■ Task instructions:
Begin at the line containing "L3: 22mH (SIG10, VCC) -> none" in the data below and go on through the line containing "R2: none -> 1.8k (GND, VRAW)", repeating each line exactly; include both ends and no other line.

■ Exercise material:

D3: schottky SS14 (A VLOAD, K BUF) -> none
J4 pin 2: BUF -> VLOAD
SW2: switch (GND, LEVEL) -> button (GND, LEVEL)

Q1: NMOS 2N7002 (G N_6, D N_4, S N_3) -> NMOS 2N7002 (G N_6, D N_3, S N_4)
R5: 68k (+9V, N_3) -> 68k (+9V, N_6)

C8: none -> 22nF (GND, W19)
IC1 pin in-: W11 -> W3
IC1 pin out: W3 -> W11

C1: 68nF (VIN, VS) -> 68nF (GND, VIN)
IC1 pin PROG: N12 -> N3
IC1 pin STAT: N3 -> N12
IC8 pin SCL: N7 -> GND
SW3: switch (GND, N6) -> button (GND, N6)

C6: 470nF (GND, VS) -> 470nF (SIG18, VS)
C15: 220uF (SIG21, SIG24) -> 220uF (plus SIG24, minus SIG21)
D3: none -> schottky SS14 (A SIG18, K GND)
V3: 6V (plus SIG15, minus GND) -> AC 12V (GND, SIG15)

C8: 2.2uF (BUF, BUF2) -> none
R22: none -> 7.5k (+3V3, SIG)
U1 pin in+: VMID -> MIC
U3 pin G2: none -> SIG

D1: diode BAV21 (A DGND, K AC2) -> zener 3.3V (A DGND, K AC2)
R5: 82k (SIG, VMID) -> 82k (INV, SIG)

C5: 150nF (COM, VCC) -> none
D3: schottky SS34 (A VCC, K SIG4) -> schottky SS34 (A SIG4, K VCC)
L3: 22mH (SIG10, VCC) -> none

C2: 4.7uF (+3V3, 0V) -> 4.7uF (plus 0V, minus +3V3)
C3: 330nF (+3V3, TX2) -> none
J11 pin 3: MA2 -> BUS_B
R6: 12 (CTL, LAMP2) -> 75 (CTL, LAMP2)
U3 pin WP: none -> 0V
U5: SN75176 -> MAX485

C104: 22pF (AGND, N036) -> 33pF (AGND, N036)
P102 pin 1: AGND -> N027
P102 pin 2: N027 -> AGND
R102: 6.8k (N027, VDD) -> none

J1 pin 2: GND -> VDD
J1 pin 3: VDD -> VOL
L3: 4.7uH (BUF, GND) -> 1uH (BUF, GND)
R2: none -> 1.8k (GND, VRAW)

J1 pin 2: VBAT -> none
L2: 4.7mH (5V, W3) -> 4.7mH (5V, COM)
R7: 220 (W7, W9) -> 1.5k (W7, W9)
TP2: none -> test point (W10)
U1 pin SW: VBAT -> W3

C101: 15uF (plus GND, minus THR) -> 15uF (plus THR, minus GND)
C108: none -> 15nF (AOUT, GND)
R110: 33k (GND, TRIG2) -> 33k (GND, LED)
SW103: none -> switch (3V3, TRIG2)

■ Answer area:
L3: 22mH (SIG10, VCC) -> none

C2: 4.7uF (+3V3, 0V) -> 4.7uF (plus 0V, minus +3V3)
C3: 330nF (+3V3, TX2) -> none
J11 pin 3: MA2 -> BUS_B
R6: 12 (CTL, LAMP2) -> 75 (CTL, LAMP2)
U3 pin WP: none -> 0V
U5: SN75176 -> MAX485

C104: 22pF (AGND, N036) -> 33pF (AGND, N036)
P102 pin 1: AGND -> N027
P102 pin 2: N027 -> AGND
R102: 6.8k (N027, VDD) -> none

J1 pin 2: GND -> VDD
J1 pin 3: VDD -> VOL
L3: 4.7uH (BUF, GND) -> 1uH (BUF, GND)
R2: none -> 1.8k (GND, VRAW)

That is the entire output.